ASSIGNMENT >>
Leaving out every picture, please repeat exactly the line that contains "L1: 6.8uH (W9, W14) -> none" and each line after it through the final line below.

--*--

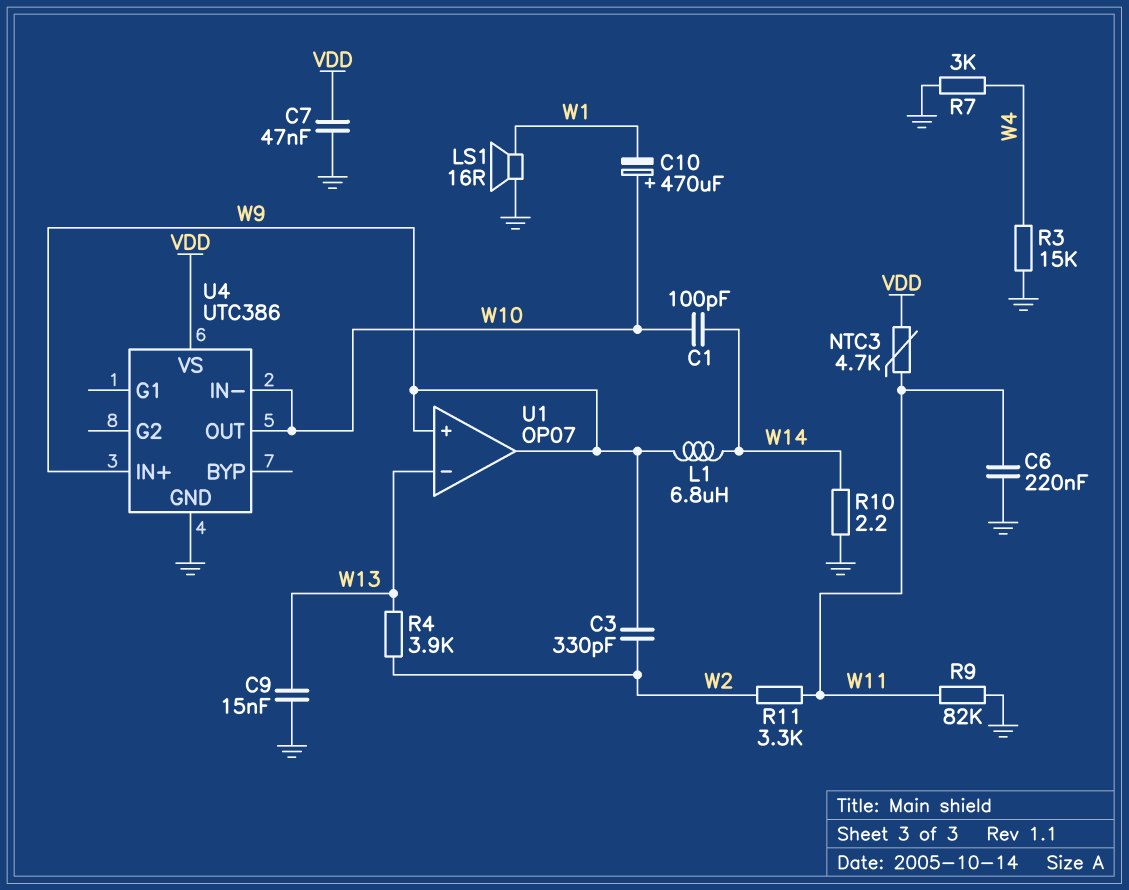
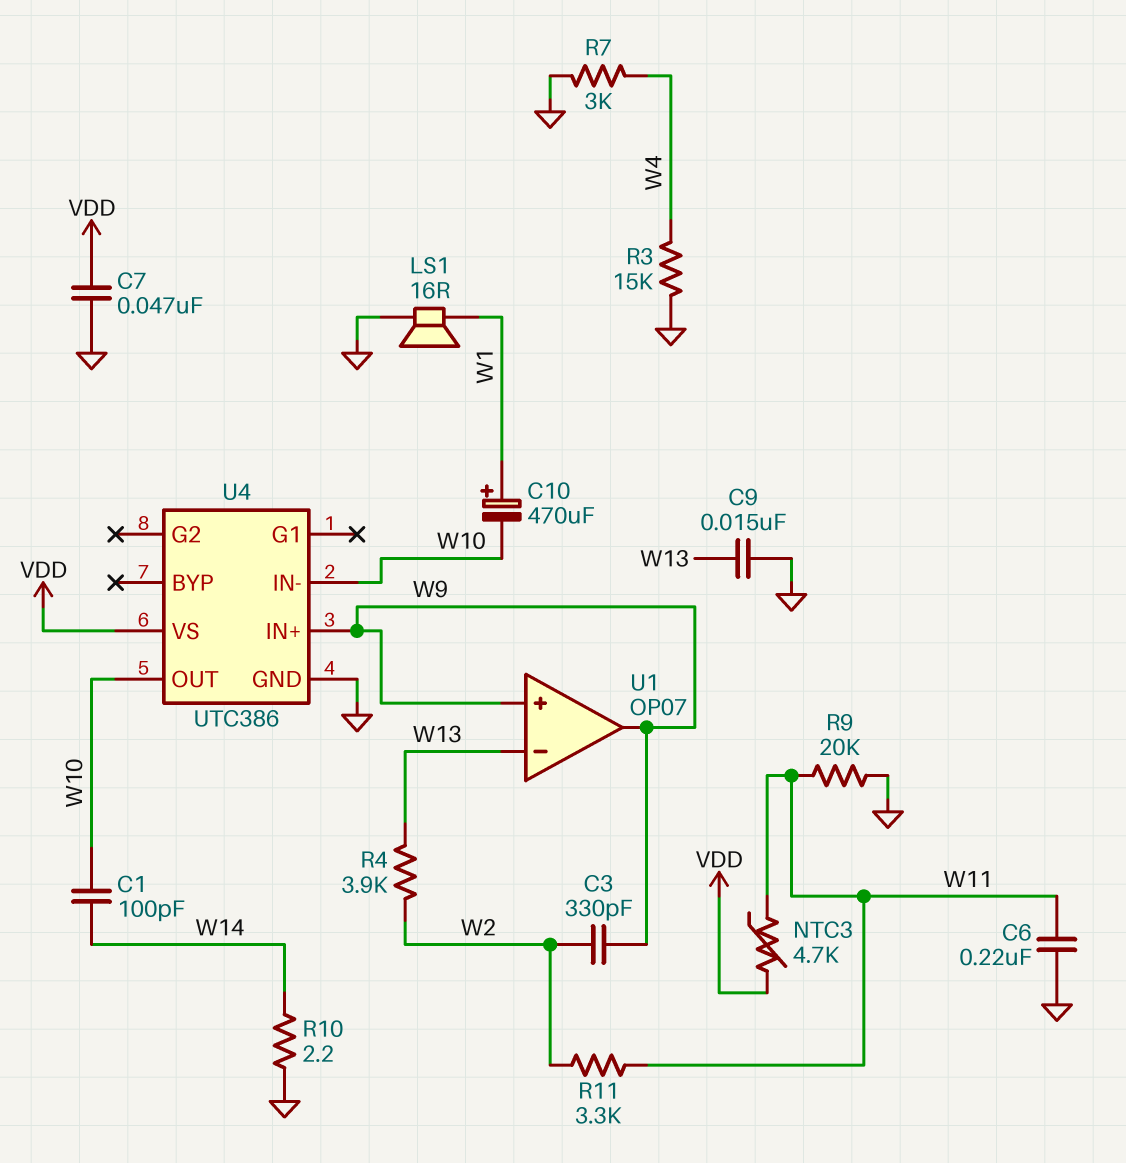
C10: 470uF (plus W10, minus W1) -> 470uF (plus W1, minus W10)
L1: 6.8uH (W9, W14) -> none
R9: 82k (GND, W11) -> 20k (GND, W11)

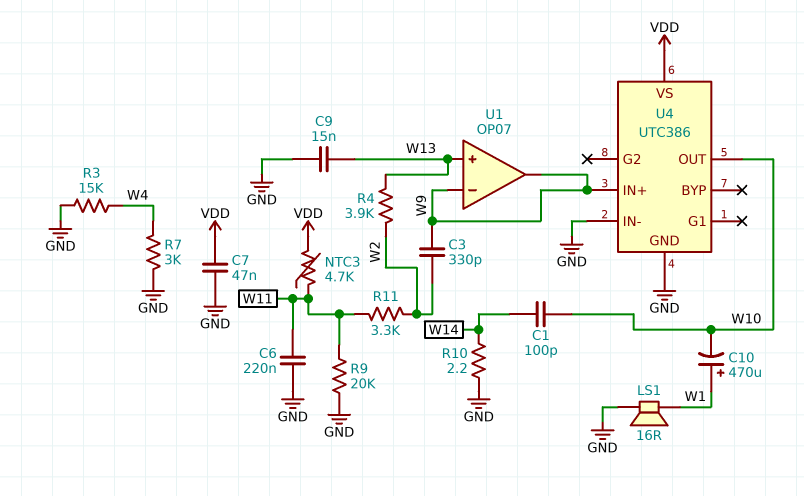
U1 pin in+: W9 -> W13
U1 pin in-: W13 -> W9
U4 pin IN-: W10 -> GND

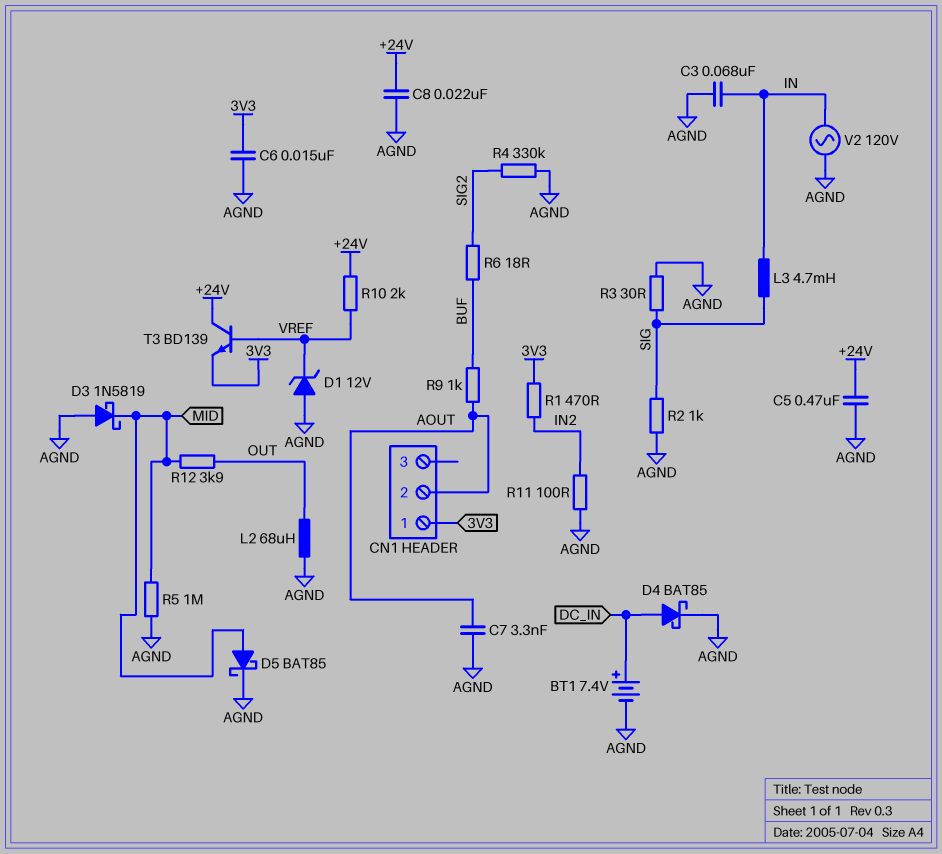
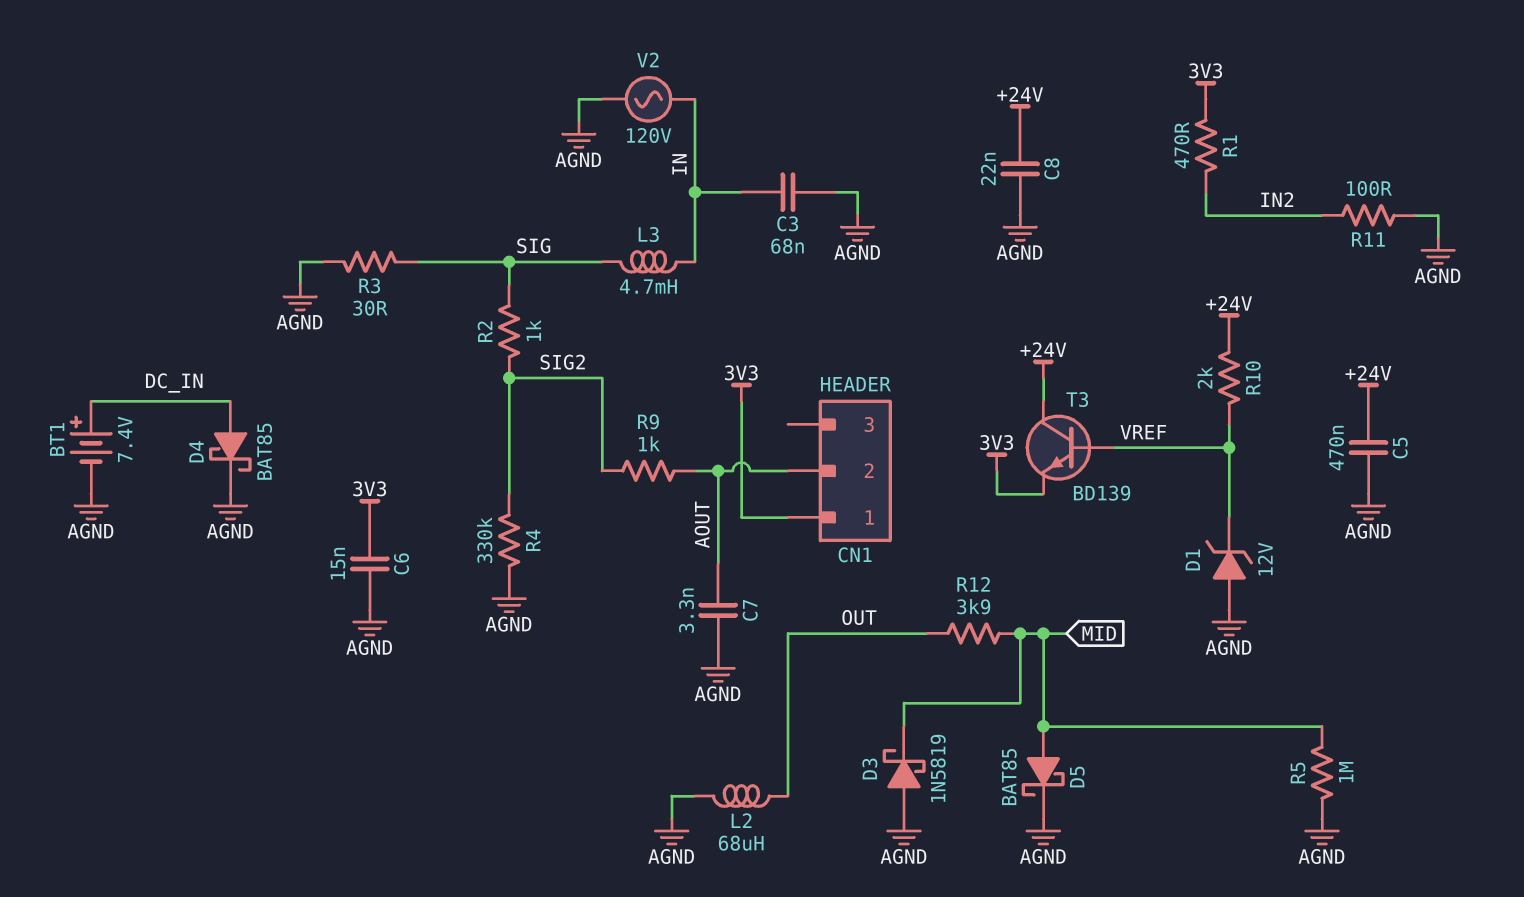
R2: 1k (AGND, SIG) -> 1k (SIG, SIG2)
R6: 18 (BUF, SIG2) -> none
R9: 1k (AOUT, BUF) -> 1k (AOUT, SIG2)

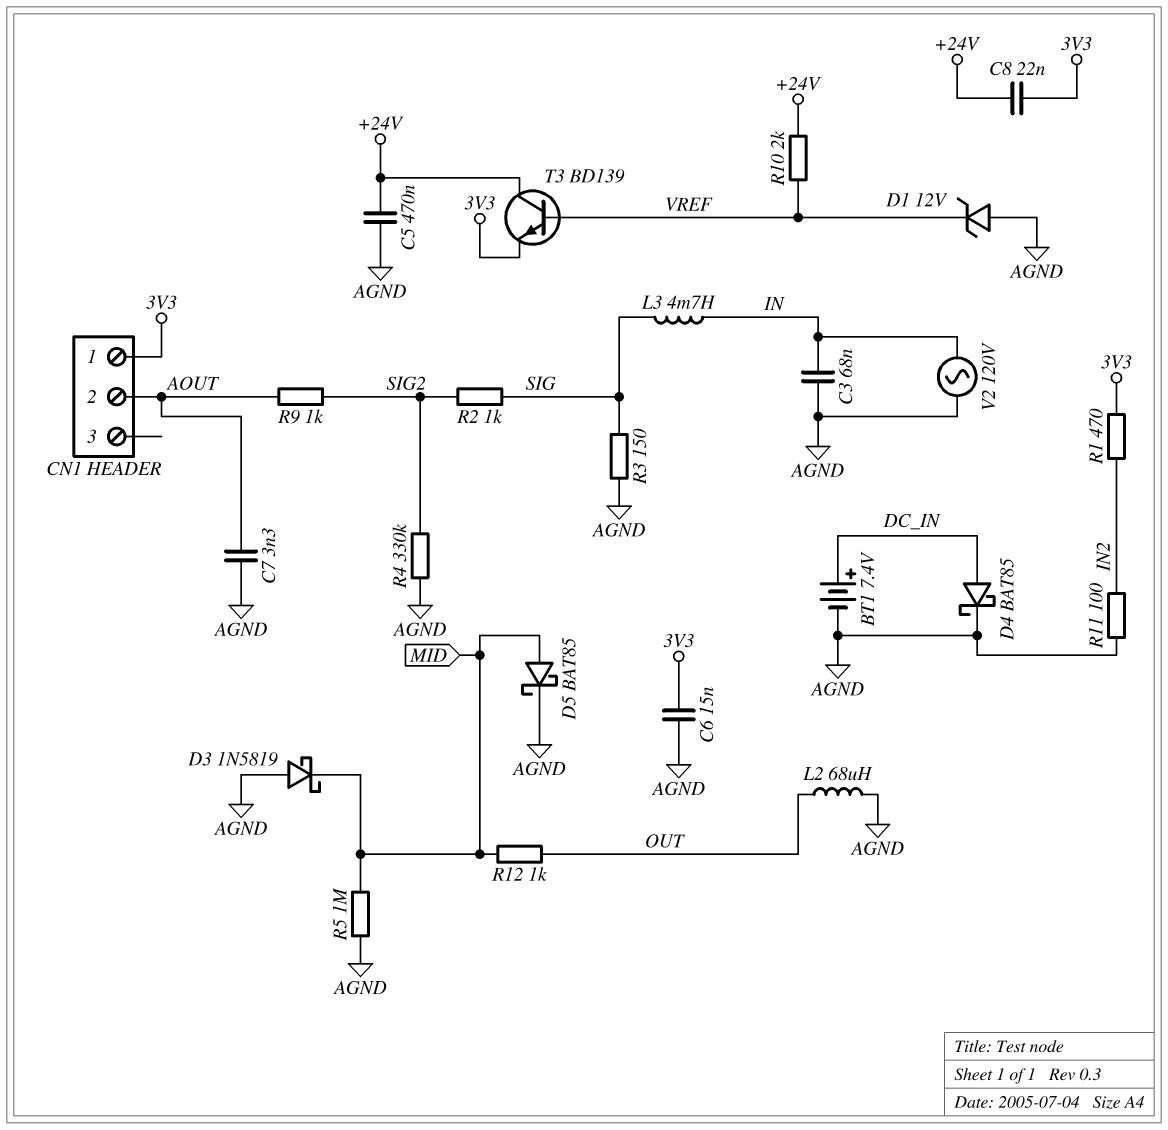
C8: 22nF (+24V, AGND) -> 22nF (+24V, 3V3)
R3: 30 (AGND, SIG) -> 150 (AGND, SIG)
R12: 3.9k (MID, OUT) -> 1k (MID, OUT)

--*--

RESULT FOR THIS TASK >>
L1: 6.8uH (W9, W14) -> none
R9: 82k (GND, W11) -> 20k (GND, W11)

U1 pin in+: W9 -> W13
U1 pin in-: W13 -> W9
U4 pin IN-: W10 -> GND

R2: 1k (AGND, SIG) -> 1k (SIG, SIG2)
R6: 18 (BUF, SIG2) -> none
R9: 1k (AOUT, BUF) -> 1k (AOUT, SIG2)

C8: 22nF (+24V, AGND) -> 22nF (+24V, 3V3)
R3: 30 (AGND, SIG) -> 150 (AGND, SIG)
R12: 3.9k (MID, OUT) -> 1k (MID, OUT)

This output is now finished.